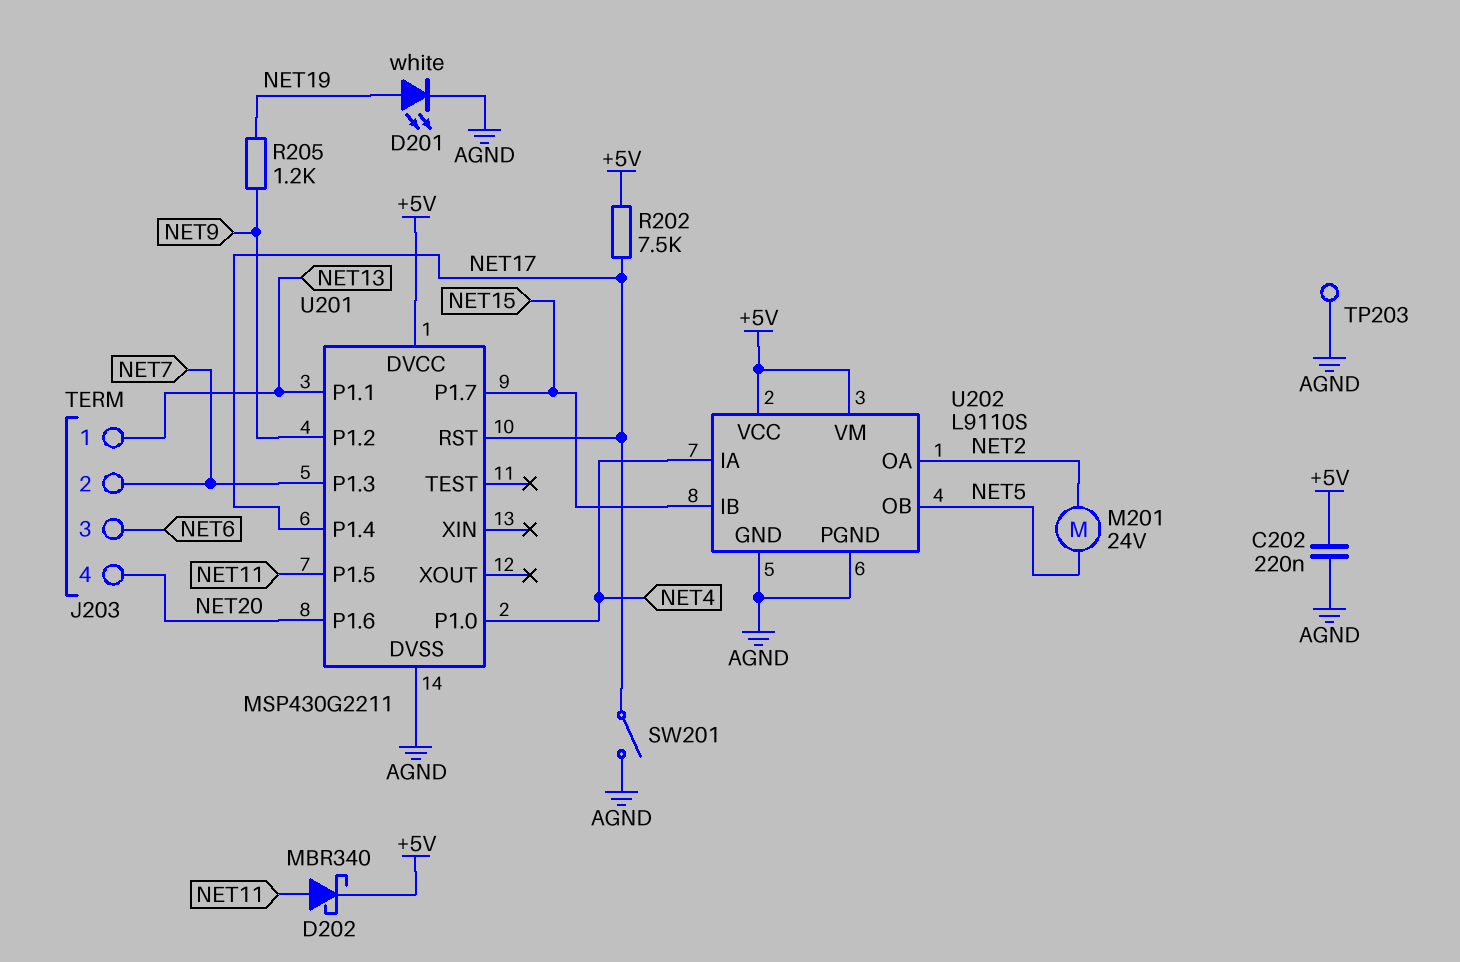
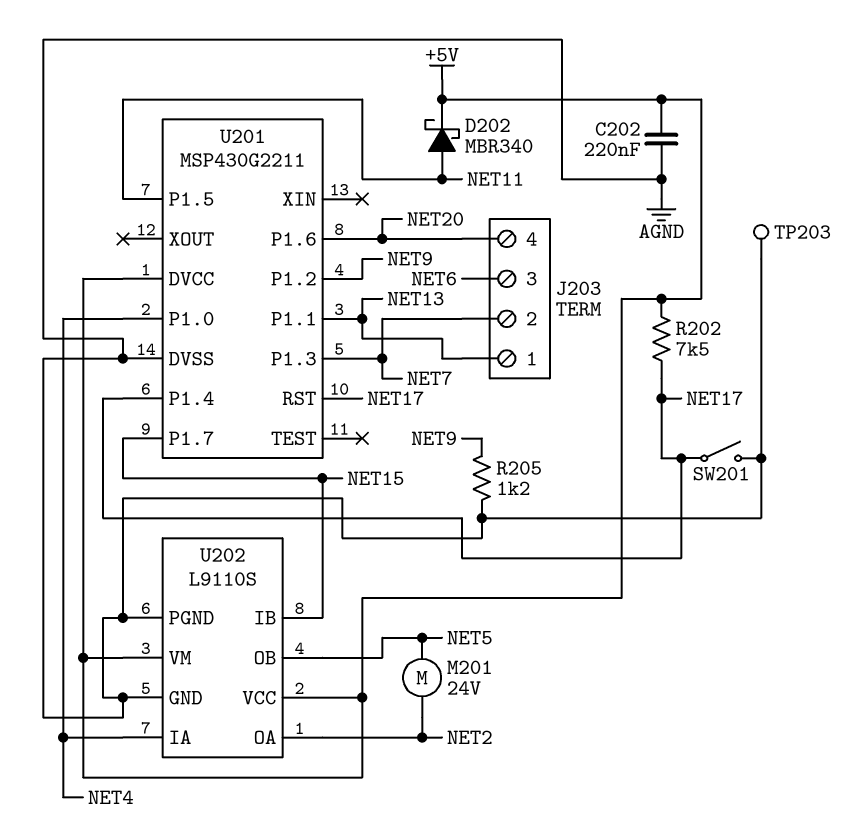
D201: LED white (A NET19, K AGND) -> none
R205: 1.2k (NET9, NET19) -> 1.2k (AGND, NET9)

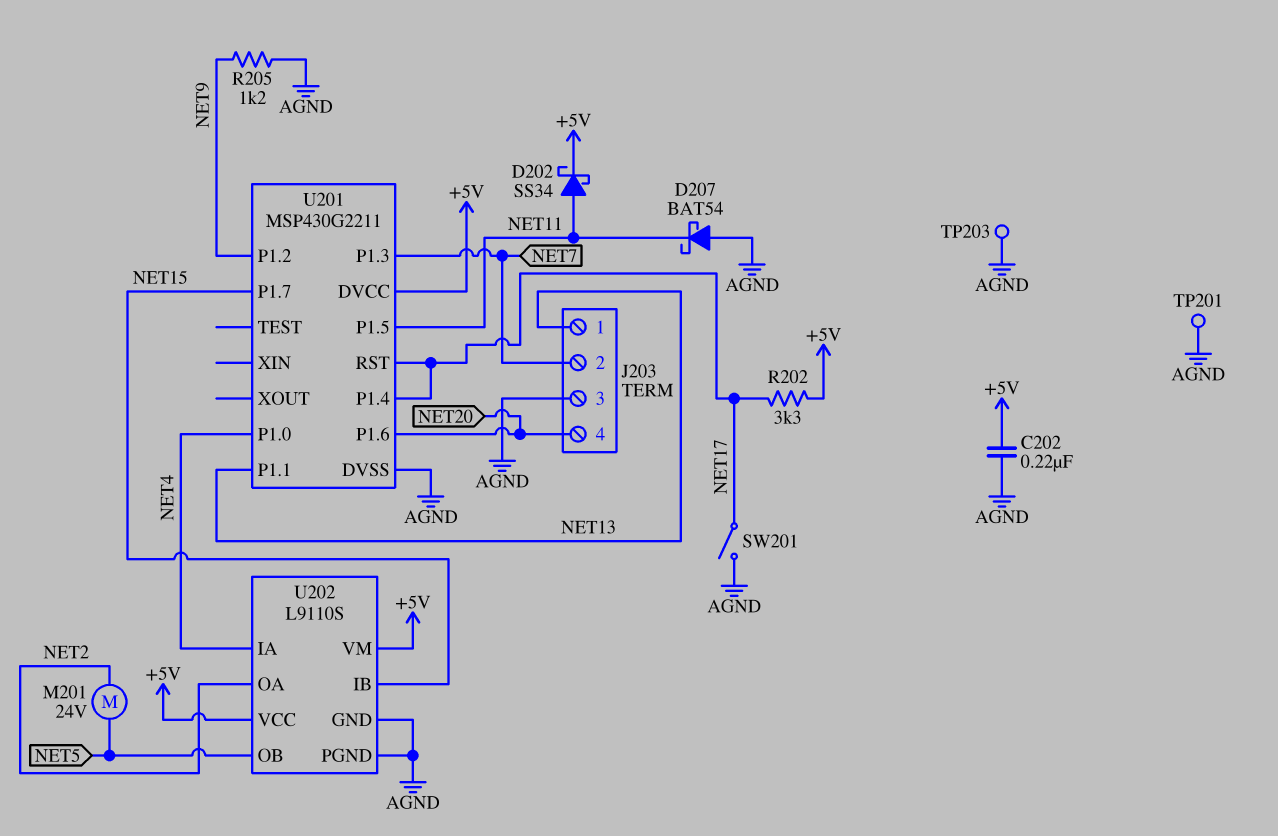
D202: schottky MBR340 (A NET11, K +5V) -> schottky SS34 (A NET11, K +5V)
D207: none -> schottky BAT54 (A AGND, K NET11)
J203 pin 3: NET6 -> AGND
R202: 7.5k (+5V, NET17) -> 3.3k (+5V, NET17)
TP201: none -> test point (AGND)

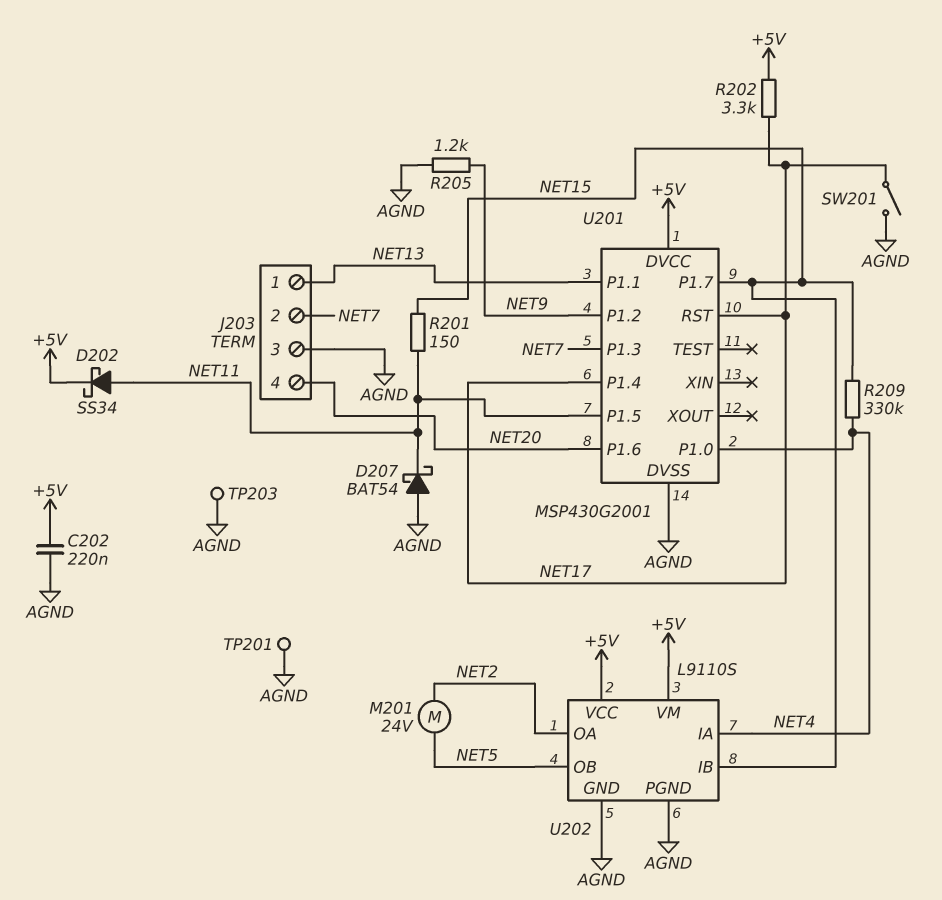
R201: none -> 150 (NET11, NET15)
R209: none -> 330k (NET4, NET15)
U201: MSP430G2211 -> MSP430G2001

Directions = In the entries above, find the line containing "J203 pin 3: NET6 -> AGND". Transcribe it and every later line to the end, exactly, and leave out the pictures.

Task output =
J203 pin 3: NET6 -> AGND
R202: 7.5k (+5V, NET17) -> 3.3k (+5V, NET17)
TP201: none -> test point (AGND)

R201: none -> 150 (NET11, NET15)
R209: none -> 330k (NET4, NET15)
U201: MSP430G2211 -> MSP430G2001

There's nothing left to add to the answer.